(Wyodrębnione wpisy)
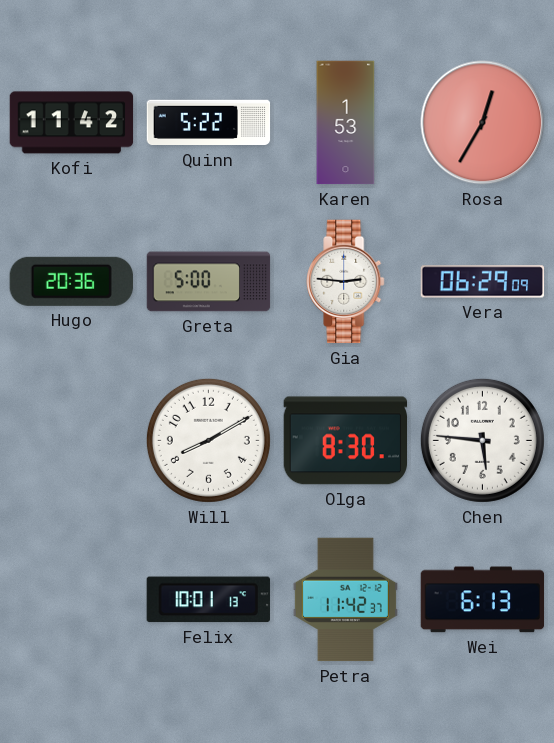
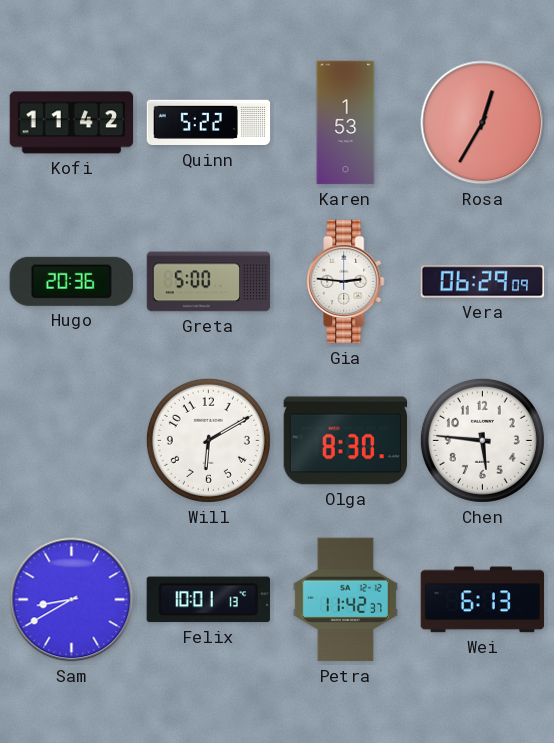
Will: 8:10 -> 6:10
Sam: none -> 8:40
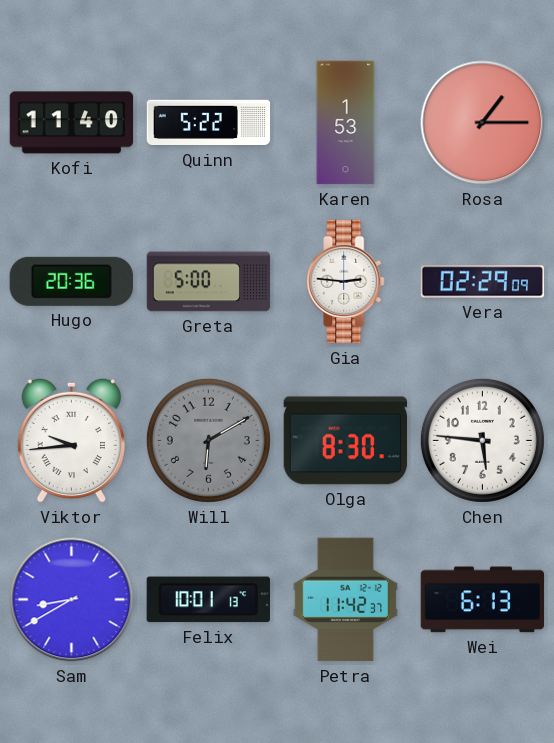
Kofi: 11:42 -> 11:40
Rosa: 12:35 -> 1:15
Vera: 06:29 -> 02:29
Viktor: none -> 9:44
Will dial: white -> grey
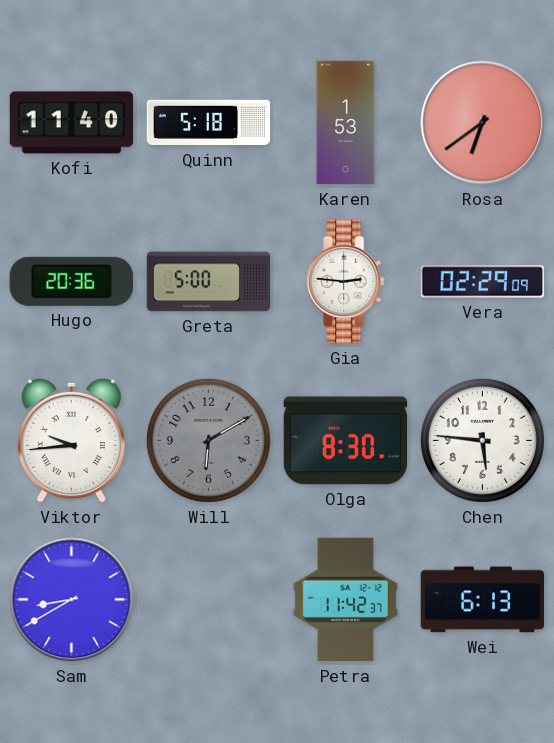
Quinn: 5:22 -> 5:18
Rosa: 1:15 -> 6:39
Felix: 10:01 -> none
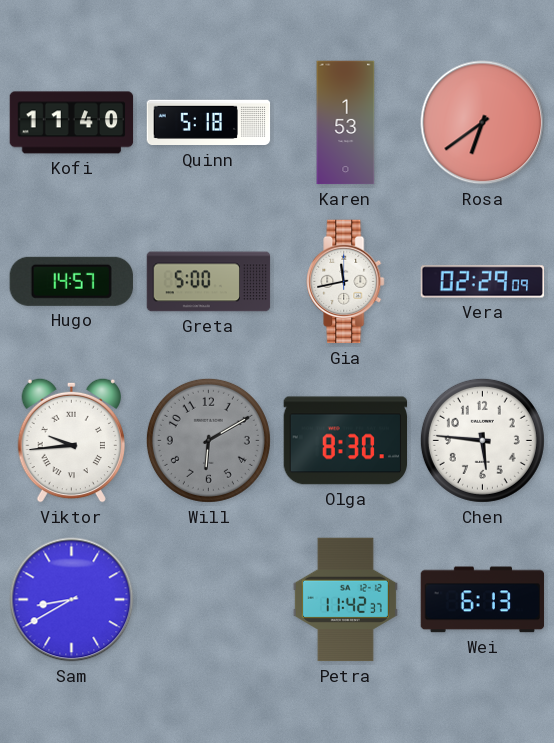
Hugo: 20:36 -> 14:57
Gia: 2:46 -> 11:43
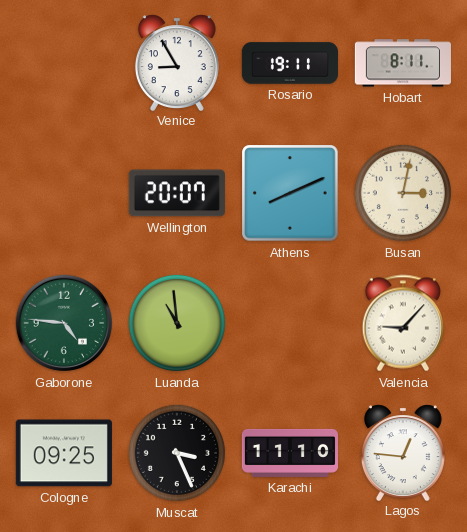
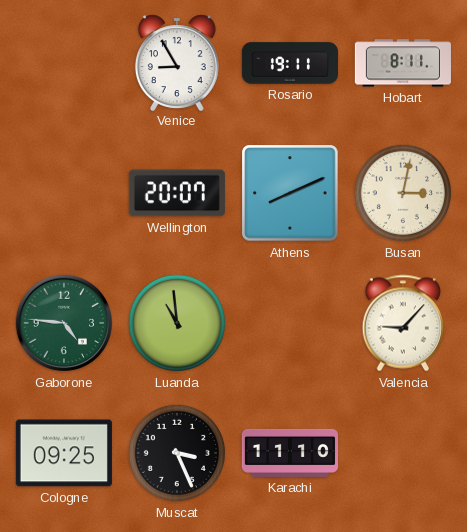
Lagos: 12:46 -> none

### POLECENIE PISEMNE
Zamień "Rosa" na "Rita" we wszystkich wierszach powyżej i przepisz je, niczego poza tym nie zmieniając. Pomiń w odpowiedzi oznaczenia obrazów.

### ODPOWIEDŹ
Will: 8:10 -> 6:10
Sam: none -> 8:40
Kofi: 11:42 -> 11:40
Rita: 12:35 -> 1:15
Vera: 06:29 -> 02:29
Viktor: none -> 9:44
Will dial: white -> grey
Quinn: 5:22 -> 5:18
Rita: 1:15 -> 6:39
Felix: 10:01 -> none
Hugo: 20:36 -> 14:57
Gia: 2:46 -> 11:43
Lagos: 12:46 -> none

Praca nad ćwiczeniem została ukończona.